» **What you need to do**
The lines to copy are those in the records below that hold the word "brown".

» **Extracted information**
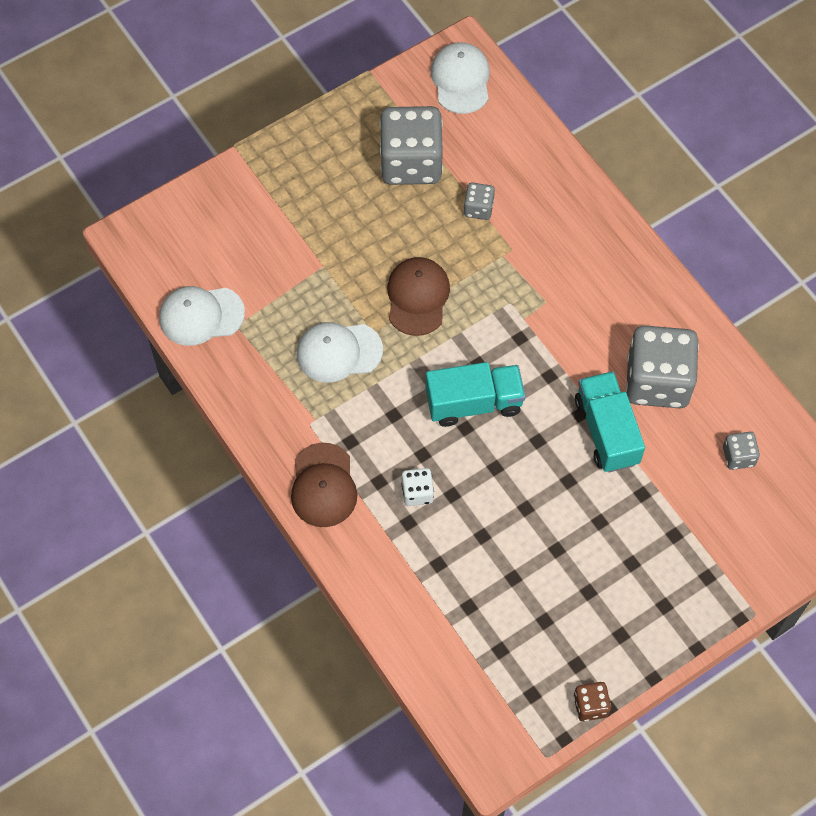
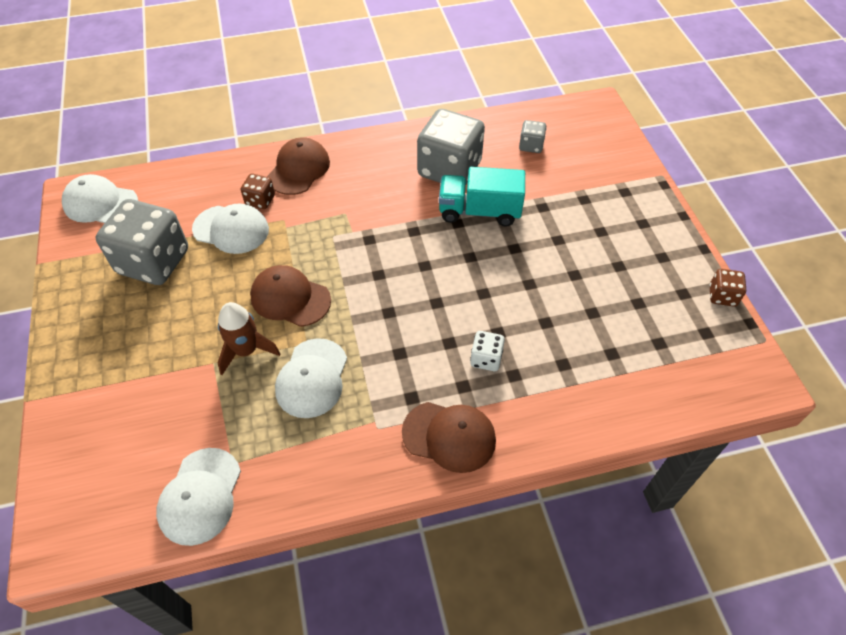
camera: 70 degrees left, 10 degrees down
(346, 286) = (246, 351): none -> brown rocket
(474, 403) = (415, 289): turquoise truck -> none
(478, 208) = (231, 229): grey dice -> white cap
(528, 216) = (260, 200): none -> brown dice
(588, 233) = (299, 169): none -> brown cap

» **Result of this task**
(346, 286) = (246, 351): none -> brown rocket
(528, 216) = (260, 200): none -> brown dice
(588, 233) = (299, 169): none -> brown cap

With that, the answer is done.